Image and question rows
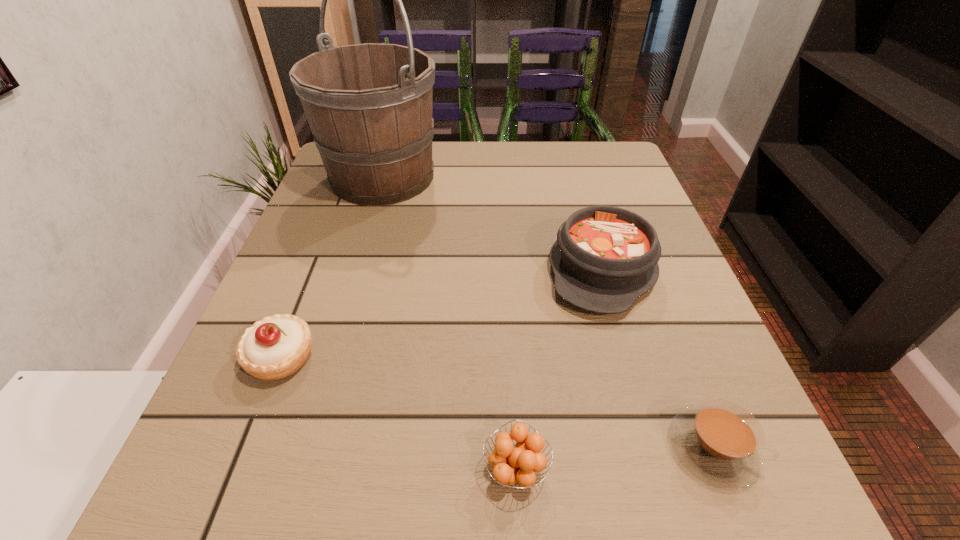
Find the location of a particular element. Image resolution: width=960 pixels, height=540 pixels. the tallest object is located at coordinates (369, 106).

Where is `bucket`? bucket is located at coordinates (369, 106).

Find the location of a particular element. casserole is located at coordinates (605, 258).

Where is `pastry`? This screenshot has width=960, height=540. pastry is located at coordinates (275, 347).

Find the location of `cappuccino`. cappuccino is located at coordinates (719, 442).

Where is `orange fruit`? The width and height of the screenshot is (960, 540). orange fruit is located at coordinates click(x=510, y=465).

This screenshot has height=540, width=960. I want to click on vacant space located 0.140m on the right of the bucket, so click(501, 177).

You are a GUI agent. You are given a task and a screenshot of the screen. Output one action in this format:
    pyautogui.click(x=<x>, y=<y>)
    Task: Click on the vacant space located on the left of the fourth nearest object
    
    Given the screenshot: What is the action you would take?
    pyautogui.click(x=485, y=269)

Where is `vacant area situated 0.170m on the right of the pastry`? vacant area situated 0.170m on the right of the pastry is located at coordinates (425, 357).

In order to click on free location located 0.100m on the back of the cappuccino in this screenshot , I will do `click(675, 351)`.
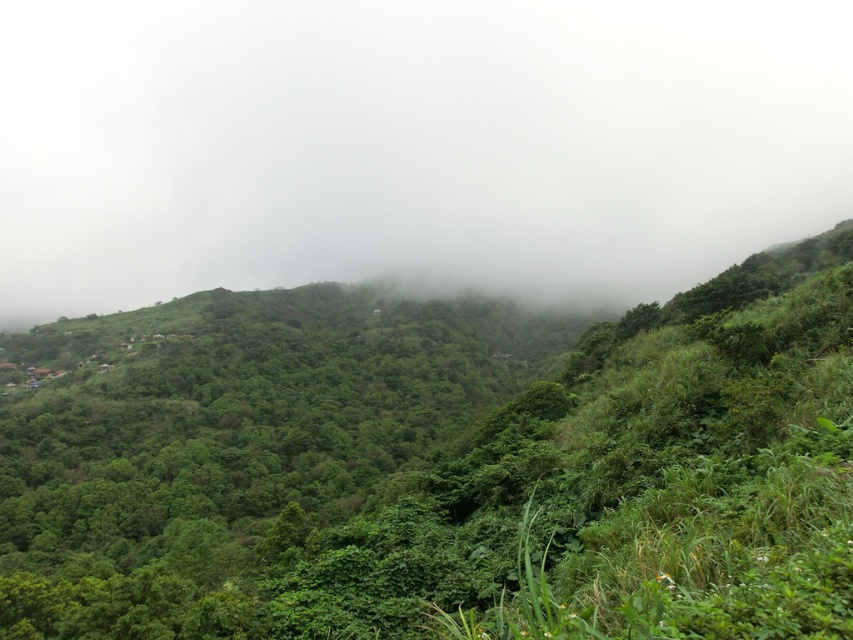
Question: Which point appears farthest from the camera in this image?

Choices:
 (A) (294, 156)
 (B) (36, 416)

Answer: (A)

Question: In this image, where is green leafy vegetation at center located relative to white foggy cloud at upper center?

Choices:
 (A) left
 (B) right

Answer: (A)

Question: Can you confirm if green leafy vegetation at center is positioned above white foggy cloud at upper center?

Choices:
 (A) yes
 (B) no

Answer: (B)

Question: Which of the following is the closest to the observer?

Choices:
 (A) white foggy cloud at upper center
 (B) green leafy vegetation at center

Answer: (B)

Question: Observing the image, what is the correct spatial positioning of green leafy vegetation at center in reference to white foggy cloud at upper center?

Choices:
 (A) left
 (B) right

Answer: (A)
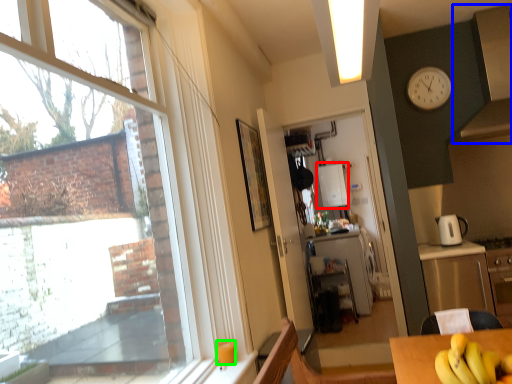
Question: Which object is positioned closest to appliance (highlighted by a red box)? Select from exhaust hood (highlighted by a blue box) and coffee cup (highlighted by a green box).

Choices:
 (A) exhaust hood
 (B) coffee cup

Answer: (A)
==
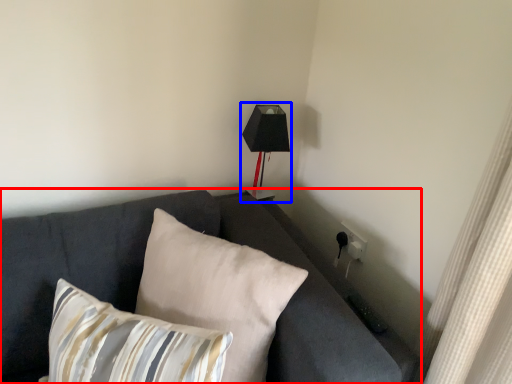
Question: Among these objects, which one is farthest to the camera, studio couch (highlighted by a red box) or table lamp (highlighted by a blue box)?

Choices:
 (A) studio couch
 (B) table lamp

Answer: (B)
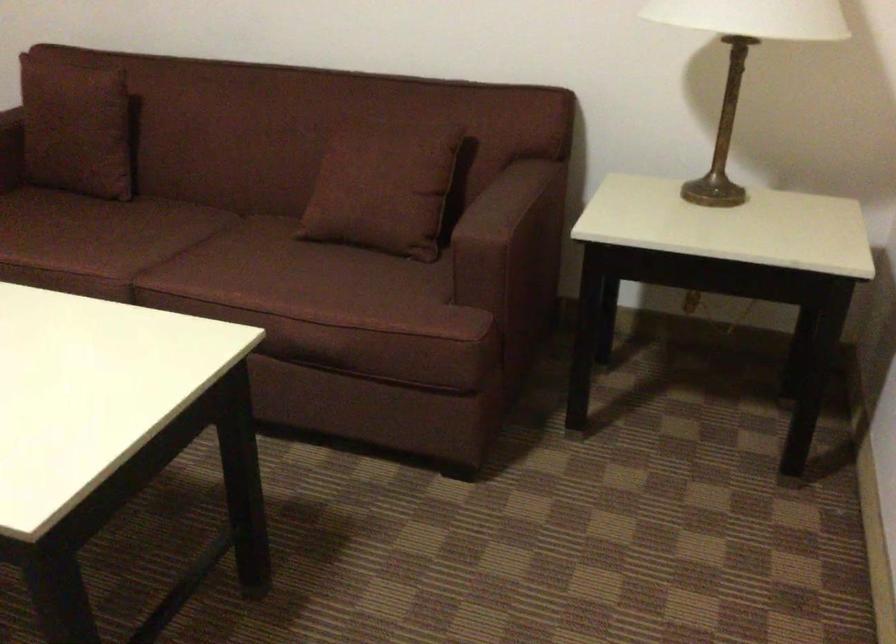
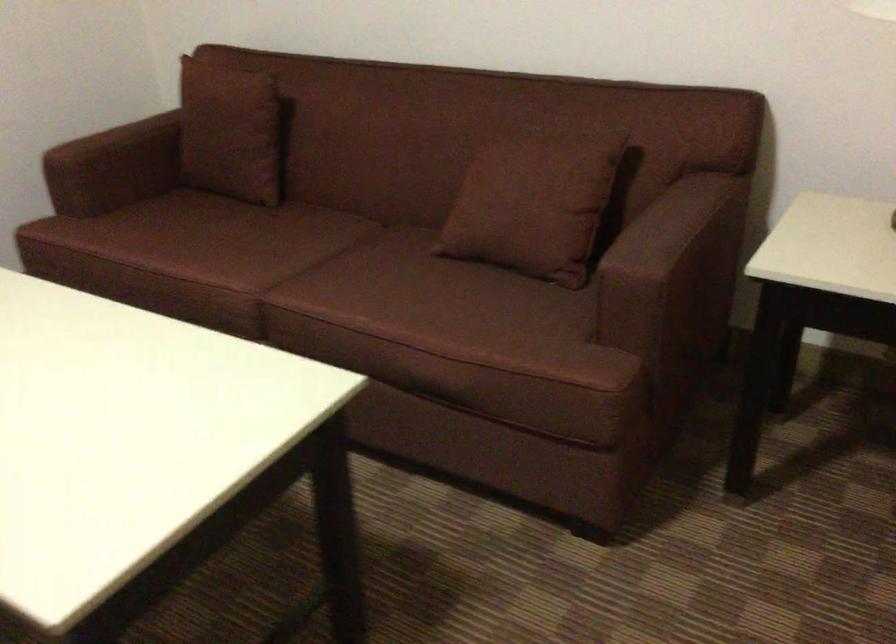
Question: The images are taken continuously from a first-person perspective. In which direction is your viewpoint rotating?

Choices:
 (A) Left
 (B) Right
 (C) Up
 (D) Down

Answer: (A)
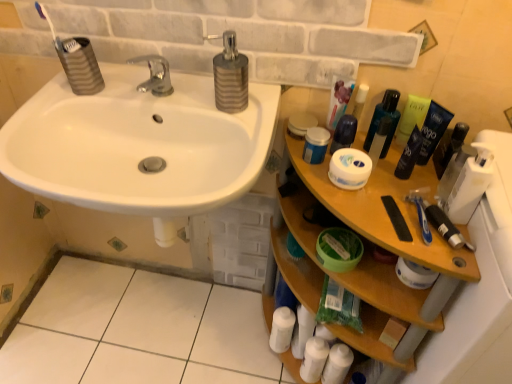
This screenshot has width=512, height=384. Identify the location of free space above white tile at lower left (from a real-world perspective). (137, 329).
==
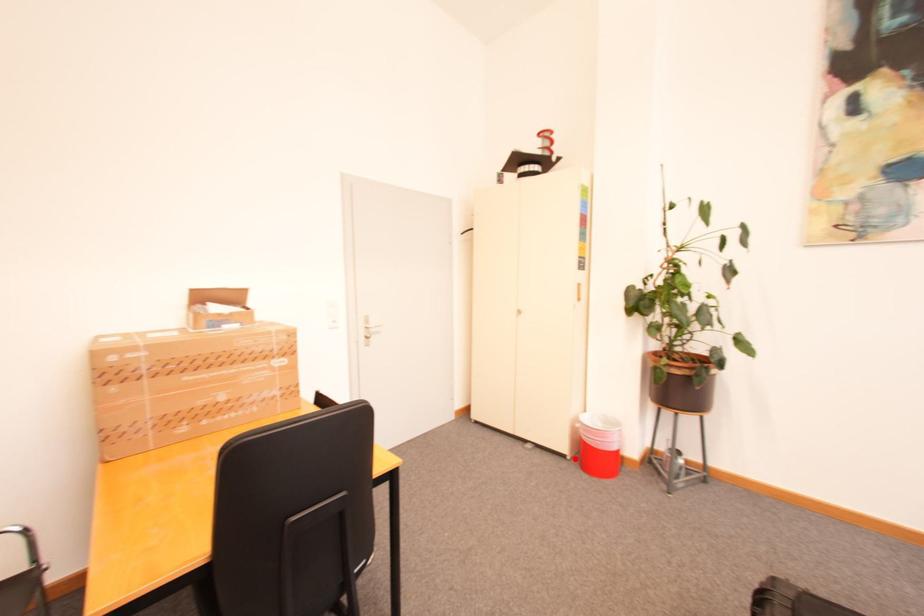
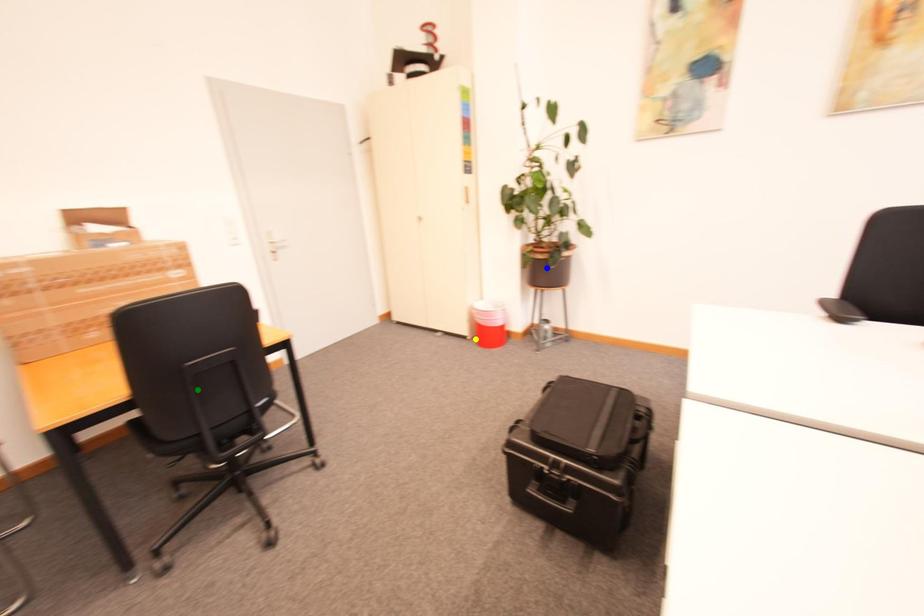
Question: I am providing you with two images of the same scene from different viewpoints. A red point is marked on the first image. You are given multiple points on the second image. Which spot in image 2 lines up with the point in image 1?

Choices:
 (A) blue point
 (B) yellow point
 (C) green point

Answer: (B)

→ **Exercise prompt**
Repeat everything in the rows above from the line containing "Question: Among these" down to the line containing "Question: The images", both included. Leave the pictures out of your answer.

→ **In response**
Question: Among these objects, which one is farthest to the camera, studio couch (highlighted by a red box) or table lamp (highlighted by a blue box)?

Choices:
 (A) studio couch
 (B) table lamp

Answer: (B)
Question: The images are taken continuously from a first-person perspective. In which direction is your viewpoint rotating?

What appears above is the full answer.